[MATERIAL SHOWN]

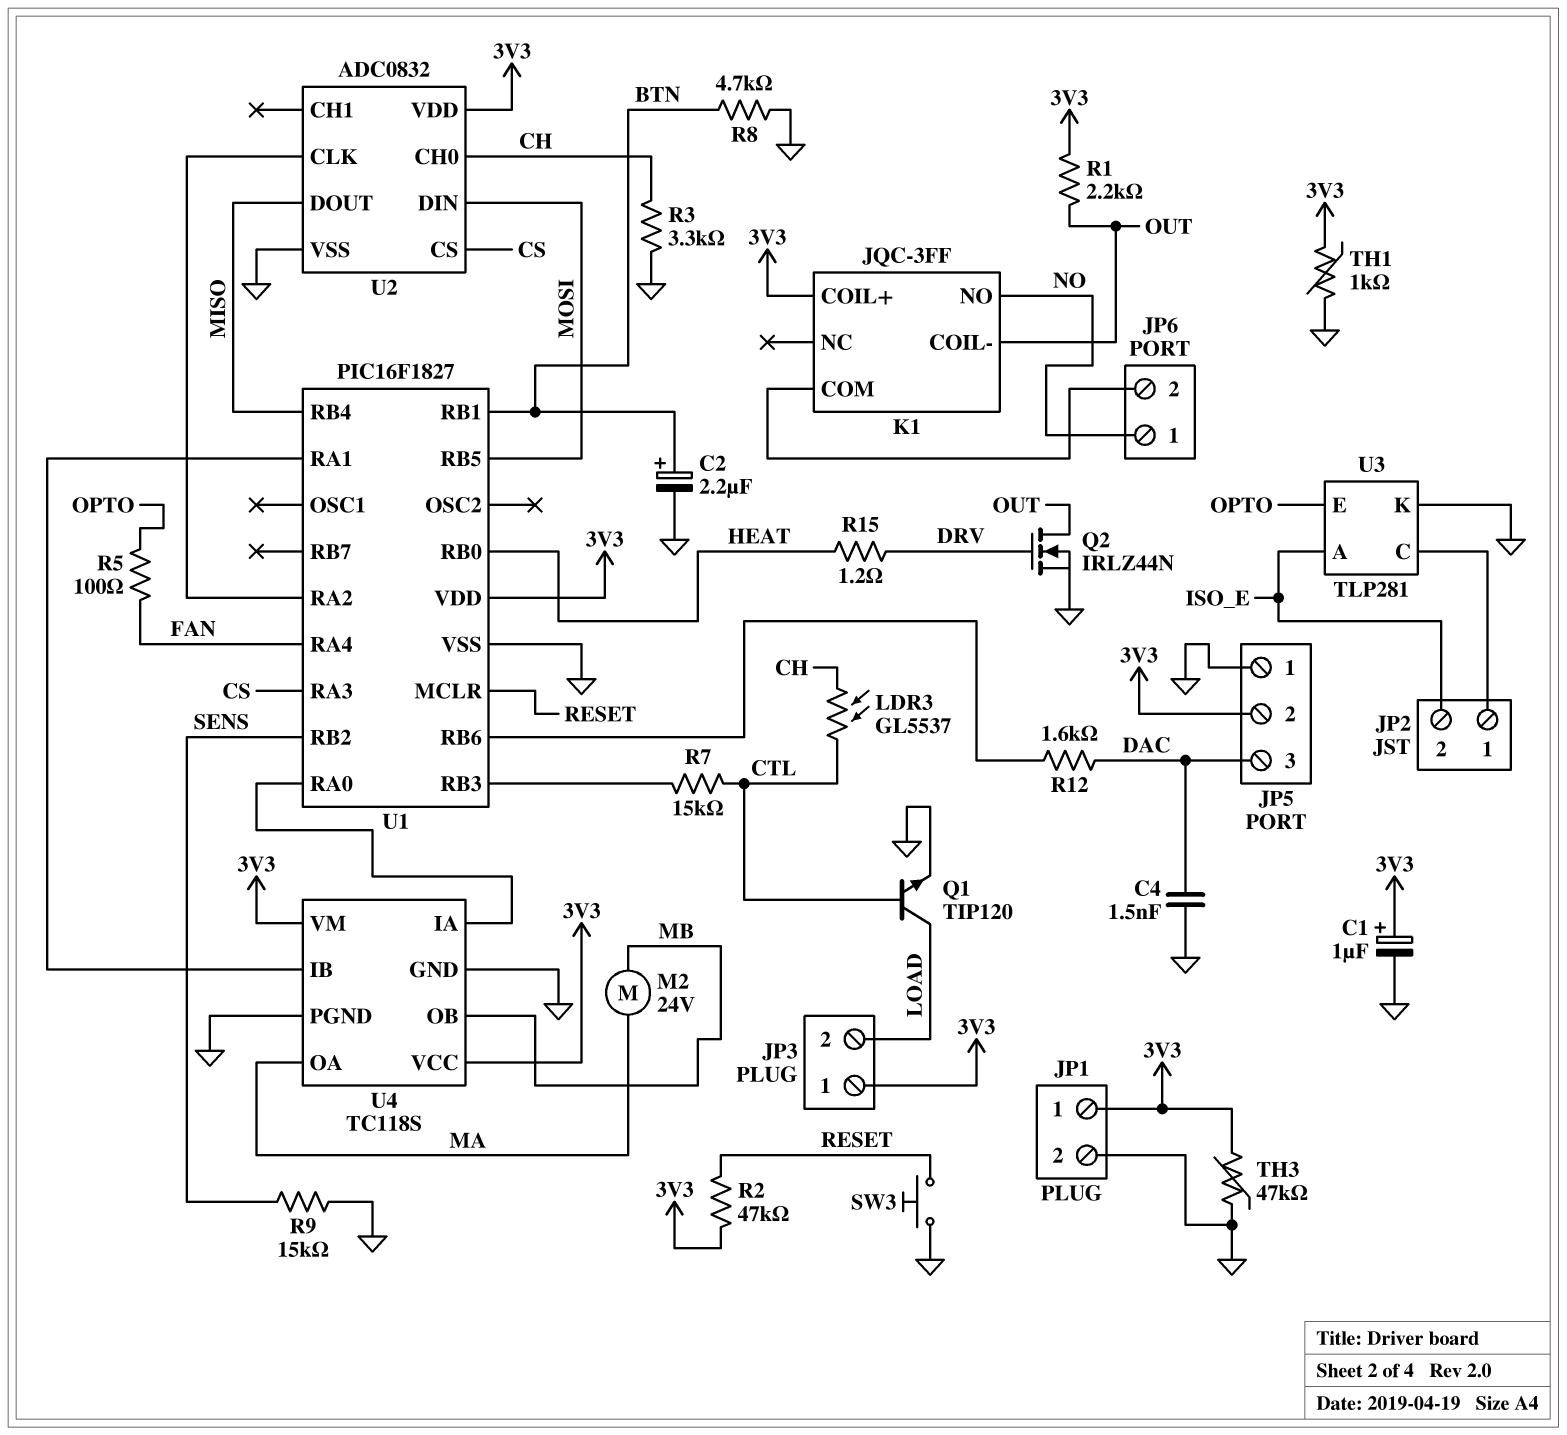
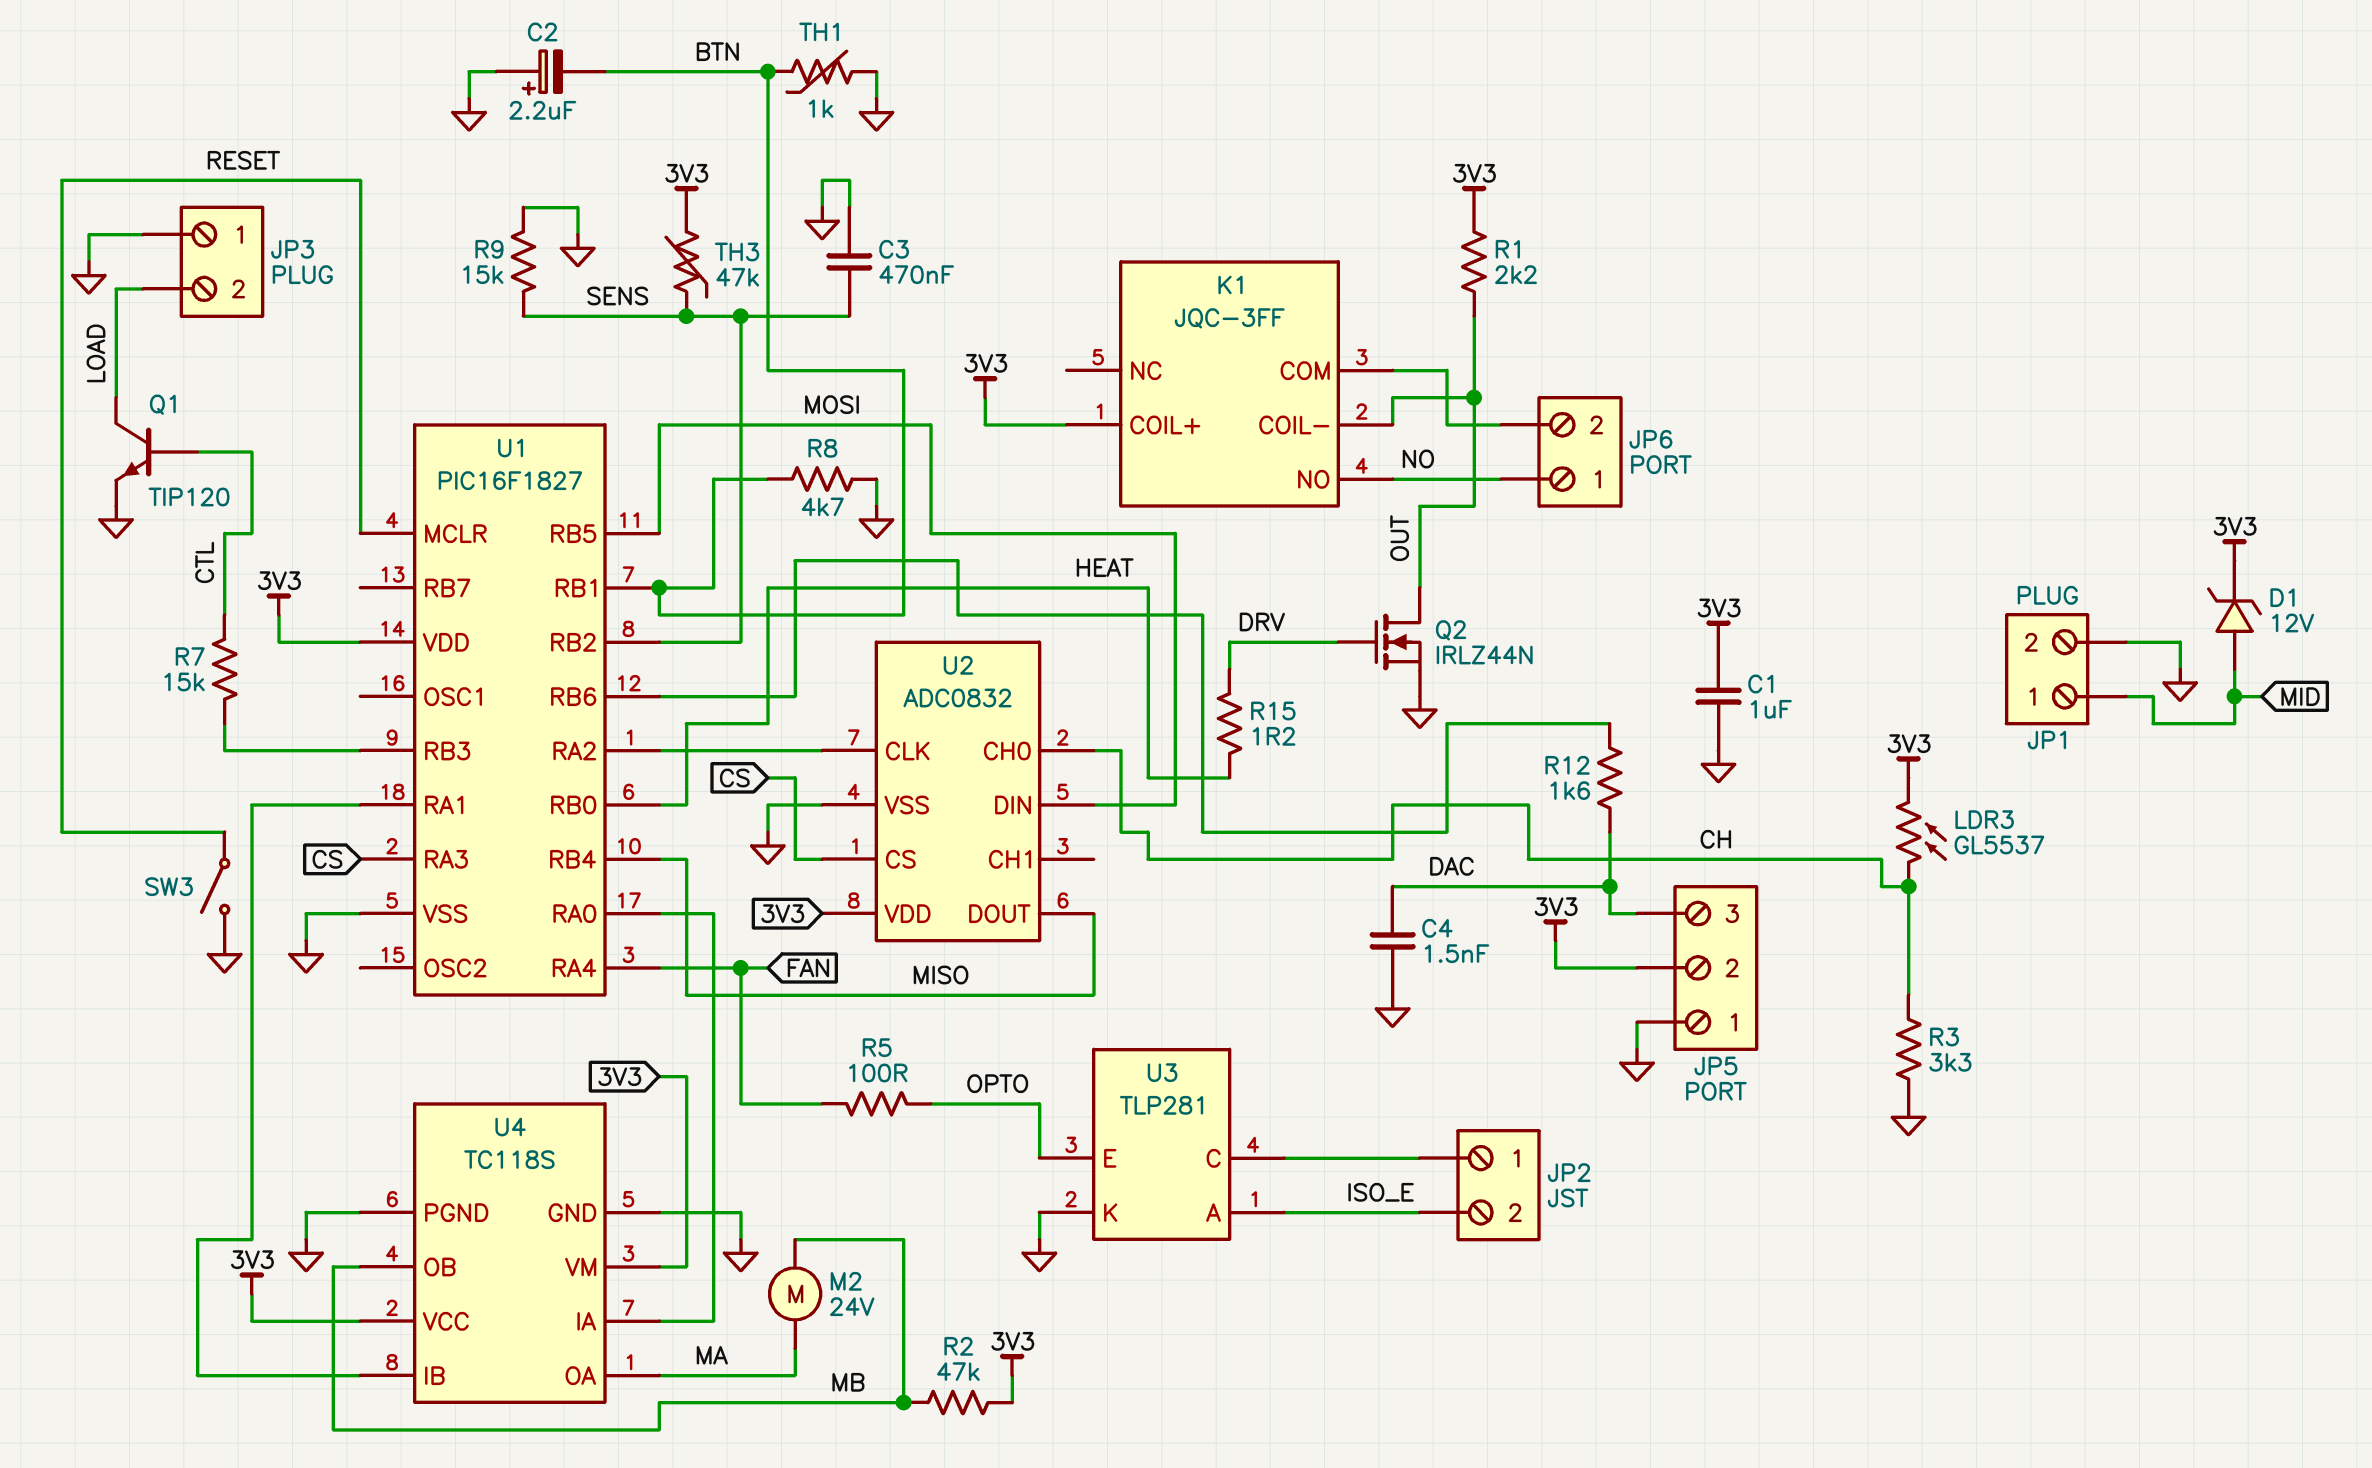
C1: 1uF (plus 3V3, minus GND) -> 1uF (3V3, GND)
C2: 2.2uF (plus BTN, minus GND) -> 2.2uF (plus GND, minus BTN)
C3: none -> 470nF (GND, SENS)
D1: none -> zener 12V (A MID, K 3V3)
JP1 pin 1: 3V3 -> MID
JP3 pin 1: 3V3 -> GND
LDR3: GL5537 (CH, CTL) -> GL5537 (3V3, CH)
R2: 47k (3V3, RESET) -> 47k (3V3, MB)
SW3: button (GND, RESET) -> switch (GND, RESET)
TH1: 1k (3V3, GND) -> 1k (BTN, GND)
TH3: 47k (3V3, GND) -> 47k (3V3, SENS)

[/MATERIAL SHOWN]

Print exactly the lines above, starting at the line that contains "LDR3: GL5537 (CH, CTL) -> GL5537 (3V3, CH)" and ending with the last line of the records, both included.

# TASK ANSWER
LDR3: GL5537 (CH, CTL) -> GL5537 (3V3, CH)
R2: 47k (3V3, RESET) -> 47k (3V3, MB)
SW3: button (GND, RESET) -> switch (GND, RESET)
TH1: 1k (3V3, GND) -> 1k (BTN, GND)
TH3: 47k (3V3, GND) -> 47k (3V3, SENS)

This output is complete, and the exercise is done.